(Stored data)
· · ·

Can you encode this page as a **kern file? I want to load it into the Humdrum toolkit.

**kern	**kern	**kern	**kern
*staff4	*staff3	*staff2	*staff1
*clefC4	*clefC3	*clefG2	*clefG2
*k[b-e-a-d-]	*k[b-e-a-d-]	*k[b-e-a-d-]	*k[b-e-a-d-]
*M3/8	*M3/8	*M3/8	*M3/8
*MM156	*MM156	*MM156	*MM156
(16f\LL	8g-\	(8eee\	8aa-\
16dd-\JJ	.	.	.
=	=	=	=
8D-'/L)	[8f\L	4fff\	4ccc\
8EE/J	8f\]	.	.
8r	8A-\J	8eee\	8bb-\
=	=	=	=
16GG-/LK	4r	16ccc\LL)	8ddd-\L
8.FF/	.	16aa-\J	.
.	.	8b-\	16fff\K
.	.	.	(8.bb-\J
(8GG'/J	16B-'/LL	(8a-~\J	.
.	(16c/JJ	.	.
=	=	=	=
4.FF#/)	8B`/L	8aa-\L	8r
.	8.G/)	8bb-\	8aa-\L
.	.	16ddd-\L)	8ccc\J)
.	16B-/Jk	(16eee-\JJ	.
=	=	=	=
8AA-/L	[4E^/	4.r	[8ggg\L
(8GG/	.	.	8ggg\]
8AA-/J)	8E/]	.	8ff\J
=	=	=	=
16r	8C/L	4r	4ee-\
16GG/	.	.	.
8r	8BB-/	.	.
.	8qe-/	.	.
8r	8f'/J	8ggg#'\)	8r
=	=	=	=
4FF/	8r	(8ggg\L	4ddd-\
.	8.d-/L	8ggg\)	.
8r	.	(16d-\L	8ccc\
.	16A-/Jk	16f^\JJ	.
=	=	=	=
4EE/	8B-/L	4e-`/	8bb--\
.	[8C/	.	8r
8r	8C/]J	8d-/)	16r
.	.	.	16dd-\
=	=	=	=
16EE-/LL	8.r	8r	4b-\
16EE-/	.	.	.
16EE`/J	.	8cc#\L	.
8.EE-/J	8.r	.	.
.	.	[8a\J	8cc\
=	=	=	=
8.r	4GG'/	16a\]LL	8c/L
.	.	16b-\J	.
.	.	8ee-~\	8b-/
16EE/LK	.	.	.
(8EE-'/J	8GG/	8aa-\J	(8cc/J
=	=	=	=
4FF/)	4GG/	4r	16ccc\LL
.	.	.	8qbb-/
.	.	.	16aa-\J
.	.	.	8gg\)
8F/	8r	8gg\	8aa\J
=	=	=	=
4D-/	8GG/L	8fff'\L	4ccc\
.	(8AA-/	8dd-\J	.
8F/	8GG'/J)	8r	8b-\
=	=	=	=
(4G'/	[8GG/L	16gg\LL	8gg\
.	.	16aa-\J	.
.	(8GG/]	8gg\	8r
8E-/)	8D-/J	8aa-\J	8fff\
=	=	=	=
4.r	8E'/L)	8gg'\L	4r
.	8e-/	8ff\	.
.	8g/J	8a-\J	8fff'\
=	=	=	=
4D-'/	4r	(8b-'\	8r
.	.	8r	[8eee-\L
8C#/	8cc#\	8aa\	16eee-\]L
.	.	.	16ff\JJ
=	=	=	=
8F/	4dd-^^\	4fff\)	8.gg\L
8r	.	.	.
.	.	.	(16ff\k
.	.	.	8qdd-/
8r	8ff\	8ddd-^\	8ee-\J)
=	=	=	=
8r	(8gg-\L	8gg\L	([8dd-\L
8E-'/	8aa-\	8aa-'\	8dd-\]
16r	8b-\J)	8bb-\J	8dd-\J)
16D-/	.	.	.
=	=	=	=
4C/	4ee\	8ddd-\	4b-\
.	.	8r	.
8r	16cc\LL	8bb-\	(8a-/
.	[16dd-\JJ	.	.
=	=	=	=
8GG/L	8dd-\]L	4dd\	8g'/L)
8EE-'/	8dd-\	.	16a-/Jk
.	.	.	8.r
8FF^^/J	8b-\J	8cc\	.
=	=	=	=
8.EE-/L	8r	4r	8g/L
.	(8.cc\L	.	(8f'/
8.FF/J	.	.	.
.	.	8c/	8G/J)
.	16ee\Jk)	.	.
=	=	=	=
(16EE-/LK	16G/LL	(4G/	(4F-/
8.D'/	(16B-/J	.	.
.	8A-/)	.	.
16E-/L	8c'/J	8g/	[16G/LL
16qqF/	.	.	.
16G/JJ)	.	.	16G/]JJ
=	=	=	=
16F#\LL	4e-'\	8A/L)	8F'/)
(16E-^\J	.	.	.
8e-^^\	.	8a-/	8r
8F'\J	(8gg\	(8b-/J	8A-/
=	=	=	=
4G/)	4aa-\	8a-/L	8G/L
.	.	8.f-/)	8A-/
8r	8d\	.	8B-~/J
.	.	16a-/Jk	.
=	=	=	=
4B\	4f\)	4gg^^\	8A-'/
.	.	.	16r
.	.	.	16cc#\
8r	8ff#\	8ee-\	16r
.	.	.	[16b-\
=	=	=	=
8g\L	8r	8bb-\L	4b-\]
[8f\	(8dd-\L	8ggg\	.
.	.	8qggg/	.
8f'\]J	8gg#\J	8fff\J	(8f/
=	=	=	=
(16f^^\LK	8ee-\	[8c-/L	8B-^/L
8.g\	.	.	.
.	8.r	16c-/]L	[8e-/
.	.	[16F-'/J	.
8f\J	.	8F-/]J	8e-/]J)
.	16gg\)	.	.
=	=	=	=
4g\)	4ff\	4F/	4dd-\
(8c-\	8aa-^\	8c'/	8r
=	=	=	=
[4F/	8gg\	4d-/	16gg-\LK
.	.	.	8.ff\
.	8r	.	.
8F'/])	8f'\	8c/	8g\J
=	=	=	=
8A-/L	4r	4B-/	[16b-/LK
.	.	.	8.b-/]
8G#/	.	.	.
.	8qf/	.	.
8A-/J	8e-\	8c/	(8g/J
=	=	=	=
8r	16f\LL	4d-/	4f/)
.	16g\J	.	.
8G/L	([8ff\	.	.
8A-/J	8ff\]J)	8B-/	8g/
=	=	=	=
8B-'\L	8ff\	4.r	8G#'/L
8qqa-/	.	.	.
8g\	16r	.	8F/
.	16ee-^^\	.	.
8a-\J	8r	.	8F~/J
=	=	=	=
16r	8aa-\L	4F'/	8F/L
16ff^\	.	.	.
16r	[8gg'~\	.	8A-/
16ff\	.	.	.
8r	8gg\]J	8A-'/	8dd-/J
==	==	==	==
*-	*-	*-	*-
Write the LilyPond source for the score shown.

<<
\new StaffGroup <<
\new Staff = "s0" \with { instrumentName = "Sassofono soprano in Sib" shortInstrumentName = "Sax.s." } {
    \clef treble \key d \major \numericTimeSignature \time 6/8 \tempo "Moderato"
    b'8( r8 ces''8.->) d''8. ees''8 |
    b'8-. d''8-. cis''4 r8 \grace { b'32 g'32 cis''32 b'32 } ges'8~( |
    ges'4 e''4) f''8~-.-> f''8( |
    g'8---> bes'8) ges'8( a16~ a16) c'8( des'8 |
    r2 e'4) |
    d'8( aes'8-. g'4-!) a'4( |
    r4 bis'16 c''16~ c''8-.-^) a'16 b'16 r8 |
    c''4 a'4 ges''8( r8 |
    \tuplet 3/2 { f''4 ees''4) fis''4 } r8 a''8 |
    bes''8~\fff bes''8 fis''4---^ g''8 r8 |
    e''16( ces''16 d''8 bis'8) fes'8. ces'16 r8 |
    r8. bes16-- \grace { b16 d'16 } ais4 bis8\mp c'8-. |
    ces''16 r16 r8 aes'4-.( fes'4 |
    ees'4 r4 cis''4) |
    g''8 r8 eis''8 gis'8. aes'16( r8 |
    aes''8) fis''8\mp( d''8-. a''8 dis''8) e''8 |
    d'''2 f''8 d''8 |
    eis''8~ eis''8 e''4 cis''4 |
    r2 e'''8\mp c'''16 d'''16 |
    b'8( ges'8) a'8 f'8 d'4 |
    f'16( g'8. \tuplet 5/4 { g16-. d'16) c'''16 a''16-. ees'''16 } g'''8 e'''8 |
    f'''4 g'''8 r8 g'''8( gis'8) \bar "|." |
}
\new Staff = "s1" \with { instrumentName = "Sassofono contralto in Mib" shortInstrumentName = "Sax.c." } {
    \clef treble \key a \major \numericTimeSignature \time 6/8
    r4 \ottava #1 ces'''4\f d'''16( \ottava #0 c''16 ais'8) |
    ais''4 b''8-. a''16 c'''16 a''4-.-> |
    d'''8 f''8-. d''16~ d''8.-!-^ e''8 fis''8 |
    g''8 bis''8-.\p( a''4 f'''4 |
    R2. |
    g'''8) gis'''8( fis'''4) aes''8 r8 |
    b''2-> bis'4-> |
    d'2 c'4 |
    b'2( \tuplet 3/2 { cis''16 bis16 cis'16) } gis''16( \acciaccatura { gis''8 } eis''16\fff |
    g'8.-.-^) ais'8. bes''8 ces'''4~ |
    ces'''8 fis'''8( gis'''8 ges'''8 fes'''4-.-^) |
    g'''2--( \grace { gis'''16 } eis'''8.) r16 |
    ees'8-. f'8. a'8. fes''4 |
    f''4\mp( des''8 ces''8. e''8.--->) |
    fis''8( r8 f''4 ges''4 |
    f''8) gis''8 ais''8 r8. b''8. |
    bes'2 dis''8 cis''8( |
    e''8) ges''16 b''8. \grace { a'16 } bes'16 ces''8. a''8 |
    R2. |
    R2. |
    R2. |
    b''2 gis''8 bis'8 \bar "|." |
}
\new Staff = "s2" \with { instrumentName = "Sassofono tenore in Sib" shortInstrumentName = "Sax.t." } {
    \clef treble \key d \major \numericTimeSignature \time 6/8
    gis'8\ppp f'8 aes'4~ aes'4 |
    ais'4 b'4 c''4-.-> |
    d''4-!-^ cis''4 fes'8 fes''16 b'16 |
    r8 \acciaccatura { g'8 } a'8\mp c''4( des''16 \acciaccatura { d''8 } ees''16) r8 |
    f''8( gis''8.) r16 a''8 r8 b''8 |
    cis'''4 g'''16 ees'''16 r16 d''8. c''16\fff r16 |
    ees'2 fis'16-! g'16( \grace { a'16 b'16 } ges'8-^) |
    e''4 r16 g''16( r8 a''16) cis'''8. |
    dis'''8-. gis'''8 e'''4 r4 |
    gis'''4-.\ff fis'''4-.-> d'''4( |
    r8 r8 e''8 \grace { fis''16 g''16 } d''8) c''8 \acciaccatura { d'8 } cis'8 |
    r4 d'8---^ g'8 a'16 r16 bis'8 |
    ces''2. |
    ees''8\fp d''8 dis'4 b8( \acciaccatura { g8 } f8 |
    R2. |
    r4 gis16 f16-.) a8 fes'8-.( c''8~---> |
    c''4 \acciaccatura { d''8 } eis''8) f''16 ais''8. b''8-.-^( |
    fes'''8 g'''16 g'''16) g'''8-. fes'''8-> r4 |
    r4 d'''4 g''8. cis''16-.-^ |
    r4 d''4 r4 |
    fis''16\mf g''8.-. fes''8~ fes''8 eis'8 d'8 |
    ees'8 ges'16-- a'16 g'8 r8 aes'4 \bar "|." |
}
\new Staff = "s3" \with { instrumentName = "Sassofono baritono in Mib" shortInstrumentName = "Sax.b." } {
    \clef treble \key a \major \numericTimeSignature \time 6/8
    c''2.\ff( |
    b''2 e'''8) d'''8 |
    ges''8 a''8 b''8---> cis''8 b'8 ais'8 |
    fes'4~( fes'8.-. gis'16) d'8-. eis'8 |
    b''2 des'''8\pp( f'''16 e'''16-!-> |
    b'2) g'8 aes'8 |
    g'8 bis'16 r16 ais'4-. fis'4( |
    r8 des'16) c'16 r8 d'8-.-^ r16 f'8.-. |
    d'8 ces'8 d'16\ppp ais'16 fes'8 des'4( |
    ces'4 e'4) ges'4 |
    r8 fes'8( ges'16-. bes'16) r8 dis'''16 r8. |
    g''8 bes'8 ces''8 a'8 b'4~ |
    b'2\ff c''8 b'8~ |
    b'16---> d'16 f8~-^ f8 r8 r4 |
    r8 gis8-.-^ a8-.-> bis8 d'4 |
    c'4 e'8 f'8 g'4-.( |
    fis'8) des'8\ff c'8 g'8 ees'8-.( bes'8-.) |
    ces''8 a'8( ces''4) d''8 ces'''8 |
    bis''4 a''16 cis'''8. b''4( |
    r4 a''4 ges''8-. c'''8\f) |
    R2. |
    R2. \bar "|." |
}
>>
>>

· · ·

## GOAL
Count the lines in the entries that contain the string "acciaccatura", with case counting. Give only the number.

## EXERCISE OUTPUT
5